Starting at the line with "J1 pin 2: NET14 -> NET17", copy each line through the last one below exactly as written, without any pictures.

=== SOURCE DATA ===

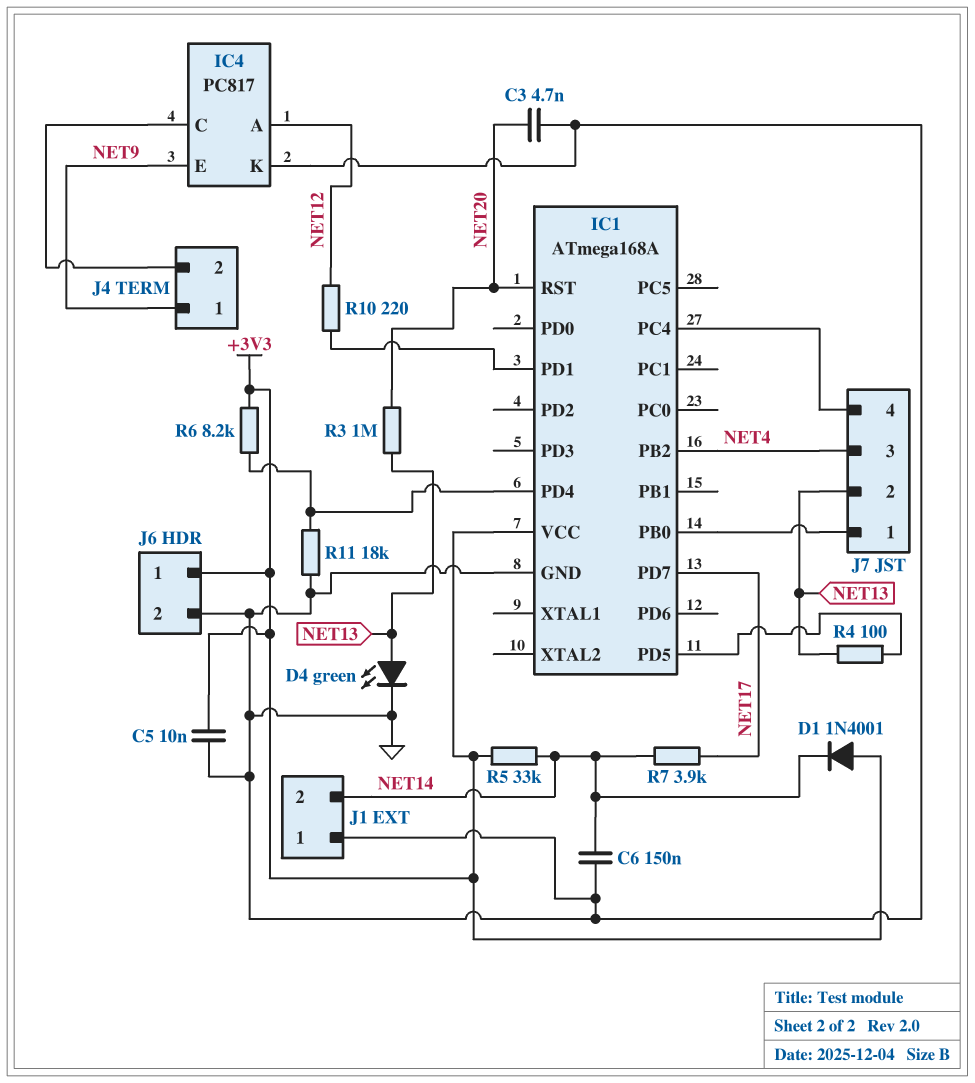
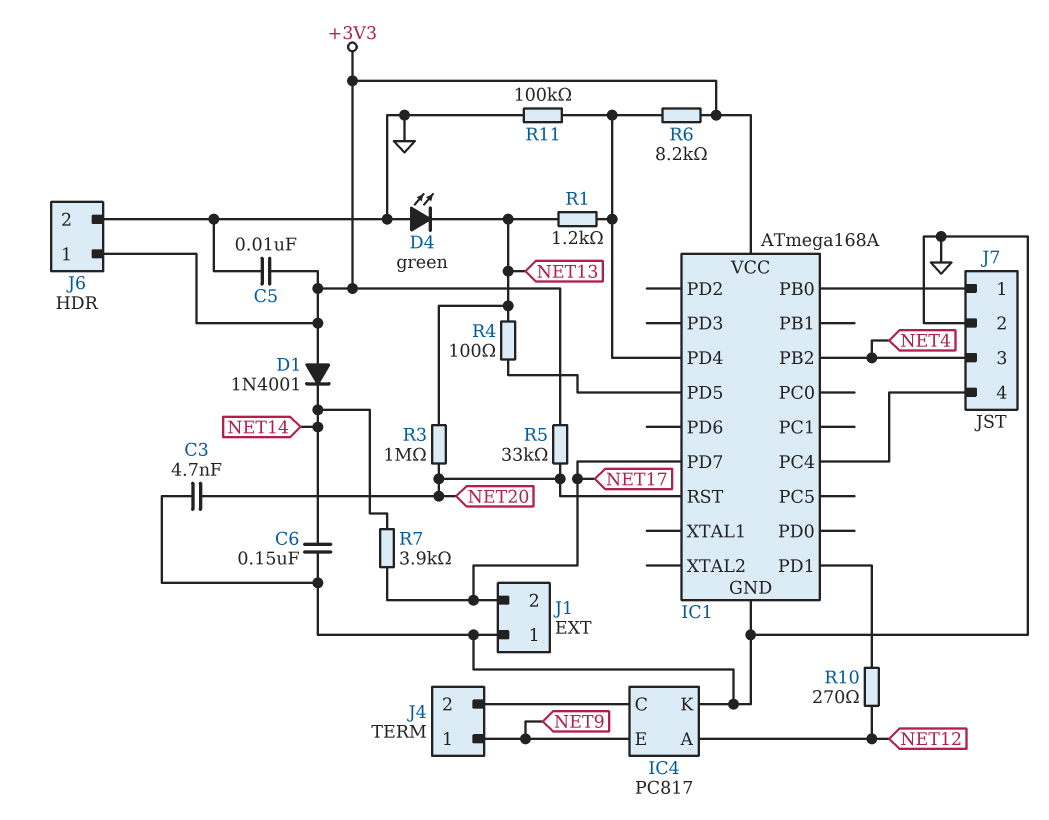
D4: LED green (A NET13, K GND) -> LED green (A GND, K NET13)
J1 pin 2: NET14 -> NET17
J7 pin 2: NET13 -> GND
R1: none -> 1.2k (IC1/PD4, NET13)
R5: 33k (+3V3, NET14) -> 33k (+3V3, NET20)
R10: 220 (IC1/PD1, NET12) -> 270 (IC1/PD1, NET12)
R11: 18k (GND, IC1/PD4) -> 100k (GND, IC1/PD4)

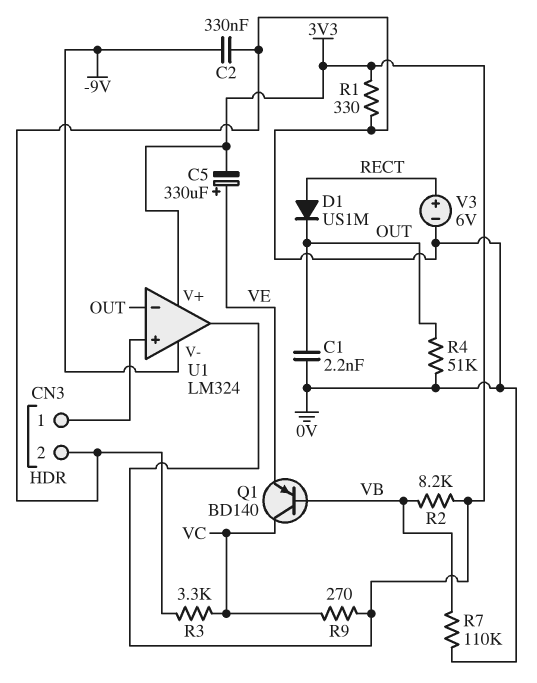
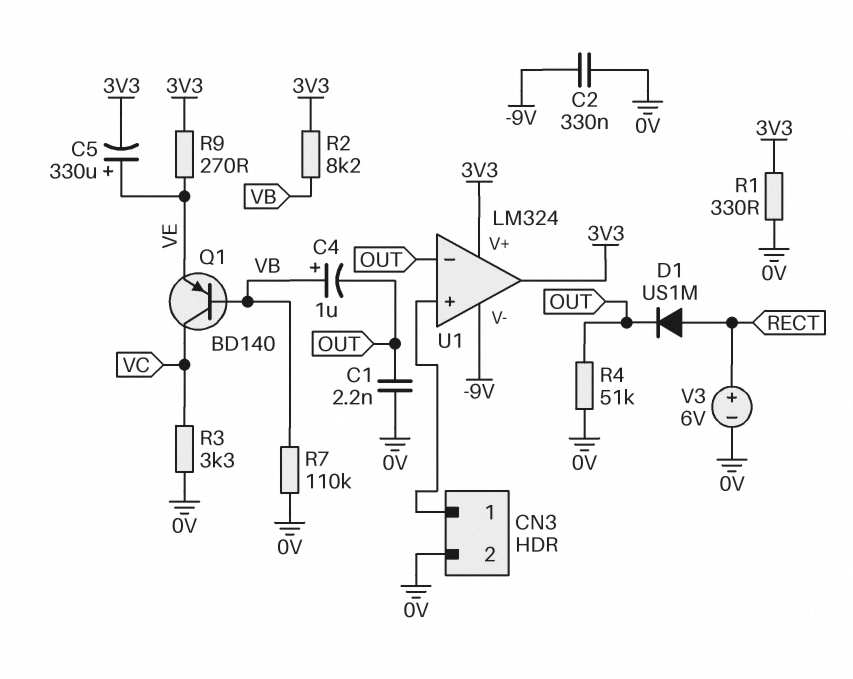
C4: none -> 1uF (plus VB, minus OUT)
R9: 270 (3V3, VC) -> 270 (3V3, VE)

===

TASK ANSWER -
J1 pin 2: NET14 -> NET17
J7 pin 2: NET13 -> GND
R1: none -> 1.2k (IC1/PD4, NET13)
R5: 33k (+3V3, NET14) -> 33k (+3V3, NET20)
R10: 220 (IC1/PD1, NET12) -> 270 (IC1/PD1, NET12)
R11: 18k (GND, IC1/PD4) -> 100k (GND, IC1/PD4)

C4: none -> 1uF (plus VB, minus OUT)
R9: 270 (3V3, VC) -> 270 (3V3, VE)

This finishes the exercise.